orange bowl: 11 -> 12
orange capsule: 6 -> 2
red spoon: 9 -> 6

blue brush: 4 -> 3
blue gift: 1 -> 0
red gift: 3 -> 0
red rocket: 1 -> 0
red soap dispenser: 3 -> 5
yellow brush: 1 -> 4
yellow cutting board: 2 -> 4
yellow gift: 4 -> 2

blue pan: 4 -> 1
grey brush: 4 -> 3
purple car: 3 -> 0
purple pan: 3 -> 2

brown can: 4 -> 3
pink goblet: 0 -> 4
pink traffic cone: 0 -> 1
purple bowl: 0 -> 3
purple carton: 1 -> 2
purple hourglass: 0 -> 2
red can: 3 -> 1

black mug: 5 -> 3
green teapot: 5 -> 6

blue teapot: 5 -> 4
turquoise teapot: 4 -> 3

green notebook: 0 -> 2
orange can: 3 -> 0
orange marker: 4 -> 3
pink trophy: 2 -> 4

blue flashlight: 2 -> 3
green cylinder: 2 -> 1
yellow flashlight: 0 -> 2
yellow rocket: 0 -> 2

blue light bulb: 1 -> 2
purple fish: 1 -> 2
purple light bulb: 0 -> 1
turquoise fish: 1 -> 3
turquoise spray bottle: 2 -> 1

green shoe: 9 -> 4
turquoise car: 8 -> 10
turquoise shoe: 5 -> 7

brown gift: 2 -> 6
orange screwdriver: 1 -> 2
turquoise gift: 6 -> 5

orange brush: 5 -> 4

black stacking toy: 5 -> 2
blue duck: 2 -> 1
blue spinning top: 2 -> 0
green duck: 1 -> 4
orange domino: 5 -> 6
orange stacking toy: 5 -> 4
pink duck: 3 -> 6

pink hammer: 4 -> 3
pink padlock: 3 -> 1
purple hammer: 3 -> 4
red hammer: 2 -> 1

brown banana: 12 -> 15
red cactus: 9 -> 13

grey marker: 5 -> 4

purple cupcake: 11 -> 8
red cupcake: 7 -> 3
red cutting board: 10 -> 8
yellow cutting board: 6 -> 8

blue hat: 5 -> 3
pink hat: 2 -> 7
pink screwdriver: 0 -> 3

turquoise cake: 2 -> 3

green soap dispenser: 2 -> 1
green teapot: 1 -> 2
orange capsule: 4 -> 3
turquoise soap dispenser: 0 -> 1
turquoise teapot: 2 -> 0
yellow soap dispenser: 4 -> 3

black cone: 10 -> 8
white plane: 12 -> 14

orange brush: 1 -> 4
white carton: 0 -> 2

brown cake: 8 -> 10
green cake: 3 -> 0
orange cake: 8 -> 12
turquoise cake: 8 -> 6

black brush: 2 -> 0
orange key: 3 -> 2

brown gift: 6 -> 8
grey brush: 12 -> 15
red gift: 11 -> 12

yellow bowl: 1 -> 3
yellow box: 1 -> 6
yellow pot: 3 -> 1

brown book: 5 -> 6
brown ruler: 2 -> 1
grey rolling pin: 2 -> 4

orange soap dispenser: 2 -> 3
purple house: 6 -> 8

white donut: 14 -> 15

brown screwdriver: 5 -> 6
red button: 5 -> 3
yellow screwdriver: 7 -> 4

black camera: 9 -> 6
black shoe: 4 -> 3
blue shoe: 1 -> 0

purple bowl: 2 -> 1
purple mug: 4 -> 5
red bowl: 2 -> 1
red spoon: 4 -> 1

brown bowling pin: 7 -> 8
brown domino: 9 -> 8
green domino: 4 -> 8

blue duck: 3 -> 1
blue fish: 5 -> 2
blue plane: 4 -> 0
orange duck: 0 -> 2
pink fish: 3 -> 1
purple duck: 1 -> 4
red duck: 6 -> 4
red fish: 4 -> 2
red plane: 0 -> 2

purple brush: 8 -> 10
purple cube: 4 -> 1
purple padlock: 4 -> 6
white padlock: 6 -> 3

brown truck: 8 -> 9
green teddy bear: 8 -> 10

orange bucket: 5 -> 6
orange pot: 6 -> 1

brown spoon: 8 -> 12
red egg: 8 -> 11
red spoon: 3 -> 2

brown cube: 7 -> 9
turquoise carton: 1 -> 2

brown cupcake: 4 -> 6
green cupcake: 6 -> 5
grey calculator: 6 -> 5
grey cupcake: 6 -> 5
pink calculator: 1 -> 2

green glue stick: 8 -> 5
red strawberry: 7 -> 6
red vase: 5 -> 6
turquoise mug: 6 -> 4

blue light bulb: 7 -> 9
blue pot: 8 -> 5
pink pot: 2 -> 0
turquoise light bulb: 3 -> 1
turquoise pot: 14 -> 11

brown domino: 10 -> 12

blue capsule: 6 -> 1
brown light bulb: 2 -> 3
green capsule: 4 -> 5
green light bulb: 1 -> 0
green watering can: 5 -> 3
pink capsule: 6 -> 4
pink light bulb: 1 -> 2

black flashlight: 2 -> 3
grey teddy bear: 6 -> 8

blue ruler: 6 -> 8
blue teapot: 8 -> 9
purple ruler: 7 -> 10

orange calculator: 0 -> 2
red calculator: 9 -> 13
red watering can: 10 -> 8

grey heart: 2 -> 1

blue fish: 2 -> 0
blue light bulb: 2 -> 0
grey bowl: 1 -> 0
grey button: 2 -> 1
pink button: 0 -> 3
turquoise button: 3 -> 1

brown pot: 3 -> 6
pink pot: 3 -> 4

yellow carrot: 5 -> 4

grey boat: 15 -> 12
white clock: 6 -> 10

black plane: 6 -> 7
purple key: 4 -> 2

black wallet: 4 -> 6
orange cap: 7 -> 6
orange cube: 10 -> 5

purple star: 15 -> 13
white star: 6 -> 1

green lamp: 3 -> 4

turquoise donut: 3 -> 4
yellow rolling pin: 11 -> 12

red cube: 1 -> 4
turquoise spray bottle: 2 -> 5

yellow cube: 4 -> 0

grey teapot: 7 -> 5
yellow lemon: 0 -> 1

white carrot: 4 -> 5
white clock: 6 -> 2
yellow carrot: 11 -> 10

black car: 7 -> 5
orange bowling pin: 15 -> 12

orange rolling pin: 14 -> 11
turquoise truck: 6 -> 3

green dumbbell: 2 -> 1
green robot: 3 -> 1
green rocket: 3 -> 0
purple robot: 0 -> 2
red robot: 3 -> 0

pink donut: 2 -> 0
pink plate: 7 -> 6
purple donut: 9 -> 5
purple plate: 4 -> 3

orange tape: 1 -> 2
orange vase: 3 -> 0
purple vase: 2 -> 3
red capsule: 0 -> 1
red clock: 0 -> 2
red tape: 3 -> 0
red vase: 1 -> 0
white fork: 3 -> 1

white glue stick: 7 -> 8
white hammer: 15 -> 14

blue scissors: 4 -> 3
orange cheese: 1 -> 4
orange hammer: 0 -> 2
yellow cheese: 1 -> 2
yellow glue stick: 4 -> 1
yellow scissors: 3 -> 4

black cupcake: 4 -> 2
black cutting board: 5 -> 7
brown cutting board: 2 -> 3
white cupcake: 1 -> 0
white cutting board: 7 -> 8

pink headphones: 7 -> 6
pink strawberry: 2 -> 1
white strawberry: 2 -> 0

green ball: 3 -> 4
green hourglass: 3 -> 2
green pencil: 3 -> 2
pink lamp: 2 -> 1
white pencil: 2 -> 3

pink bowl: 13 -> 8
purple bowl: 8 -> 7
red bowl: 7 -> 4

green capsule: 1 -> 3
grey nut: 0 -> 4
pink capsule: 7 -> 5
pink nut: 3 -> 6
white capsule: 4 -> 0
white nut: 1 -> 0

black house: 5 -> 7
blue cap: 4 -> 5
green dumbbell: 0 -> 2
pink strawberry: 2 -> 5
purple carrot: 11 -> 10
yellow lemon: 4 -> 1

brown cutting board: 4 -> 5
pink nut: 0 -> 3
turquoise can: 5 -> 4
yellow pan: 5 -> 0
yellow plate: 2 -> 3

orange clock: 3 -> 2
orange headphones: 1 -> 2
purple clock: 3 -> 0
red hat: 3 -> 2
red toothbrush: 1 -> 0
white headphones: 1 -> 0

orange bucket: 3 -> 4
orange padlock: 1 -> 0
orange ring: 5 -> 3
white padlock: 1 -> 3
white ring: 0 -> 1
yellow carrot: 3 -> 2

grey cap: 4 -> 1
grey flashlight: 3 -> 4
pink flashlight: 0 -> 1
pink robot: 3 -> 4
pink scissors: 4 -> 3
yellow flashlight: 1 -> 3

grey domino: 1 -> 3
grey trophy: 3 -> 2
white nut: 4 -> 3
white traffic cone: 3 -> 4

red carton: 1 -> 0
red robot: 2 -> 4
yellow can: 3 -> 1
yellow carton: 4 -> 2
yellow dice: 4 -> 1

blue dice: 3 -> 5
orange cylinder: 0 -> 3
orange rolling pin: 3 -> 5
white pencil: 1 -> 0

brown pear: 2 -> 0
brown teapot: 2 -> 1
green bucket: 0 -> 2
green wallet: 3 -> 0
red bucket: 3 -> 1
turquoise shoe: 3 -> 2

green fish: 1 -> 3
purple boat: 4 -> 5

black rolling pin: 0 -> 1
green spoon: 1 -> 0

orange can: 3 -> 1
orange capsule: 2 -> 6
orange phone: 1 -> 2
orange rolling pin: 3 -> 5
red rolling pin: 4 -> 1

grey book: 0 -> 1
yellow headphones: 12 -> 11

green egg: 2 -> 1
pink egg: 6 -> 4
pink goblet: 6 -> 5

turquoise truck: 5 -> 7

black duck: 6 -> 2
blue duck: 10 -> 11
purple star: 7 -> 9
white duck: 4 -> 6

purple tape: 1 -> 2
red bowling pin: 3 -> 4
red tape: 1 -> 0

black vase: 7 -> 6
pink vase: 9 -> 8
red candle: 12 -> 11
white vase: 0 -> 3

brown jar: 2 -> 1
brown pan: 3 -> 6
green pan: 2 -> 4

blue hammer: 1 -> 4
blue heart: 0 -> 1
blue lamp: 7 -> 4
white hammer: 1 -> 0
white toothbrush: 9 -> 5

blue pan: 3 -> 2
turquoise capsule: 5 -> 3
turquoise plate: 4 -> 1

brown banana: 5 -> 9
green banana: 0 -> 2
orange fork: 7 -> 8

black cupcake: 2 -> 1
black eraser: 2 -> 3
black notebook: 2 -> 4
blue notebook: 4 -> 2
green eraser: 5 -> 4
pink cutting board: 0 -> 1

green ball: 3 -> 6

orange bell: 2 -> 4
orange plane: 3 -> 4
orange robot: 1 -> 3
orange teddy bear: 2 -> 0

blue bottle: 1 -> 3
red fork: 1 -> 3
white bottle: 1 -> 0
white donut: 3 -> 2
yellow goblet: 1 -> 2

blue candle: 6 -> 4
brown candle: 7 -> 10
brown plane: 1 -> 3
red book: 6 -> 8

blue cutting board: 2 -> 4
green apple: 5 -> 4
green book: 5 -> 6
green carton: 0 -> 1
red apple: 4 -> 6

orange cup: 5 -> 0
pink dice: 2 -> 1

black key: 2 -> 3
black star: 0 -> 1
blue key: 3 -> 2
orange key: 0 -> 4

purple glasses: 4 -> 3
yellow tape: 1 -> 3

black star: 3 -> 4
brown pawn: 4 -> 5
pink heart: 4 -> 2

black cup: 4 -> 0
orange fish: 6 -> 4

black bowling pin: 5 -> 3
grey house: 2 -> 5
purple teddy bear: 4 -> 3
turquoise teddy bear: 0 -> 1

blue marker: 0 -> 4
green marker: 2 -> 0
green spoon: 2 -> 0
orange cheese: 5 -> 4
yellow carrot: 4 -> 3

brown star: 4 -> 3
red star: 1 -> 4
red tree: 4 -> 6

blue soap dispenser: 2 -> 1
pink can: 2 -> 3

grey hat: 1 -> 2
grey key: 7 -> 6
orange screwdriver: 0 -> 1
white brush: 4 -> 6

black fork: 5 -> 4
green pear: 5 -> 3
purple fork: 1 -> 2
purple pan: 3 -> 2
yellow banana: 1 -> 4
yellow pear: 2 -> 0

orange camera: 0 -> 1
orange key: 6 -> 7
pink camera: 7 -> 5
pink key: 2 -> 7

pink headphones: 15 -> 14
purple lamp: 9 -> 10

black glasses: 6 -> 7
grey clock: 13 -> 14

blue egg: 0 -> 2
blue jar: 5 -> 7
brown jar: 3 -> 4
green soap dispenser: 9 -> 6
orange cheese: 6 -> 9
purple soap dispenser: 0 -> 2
----
## Your goal
Scan the material for the word "calculator". Return every line where it is found.

## Solution to this exercise
grey calculator: 6 -> 5
pink calculator: 1 -> 2
orange calculator: 0 -> 2
red calculator: 9 -> 13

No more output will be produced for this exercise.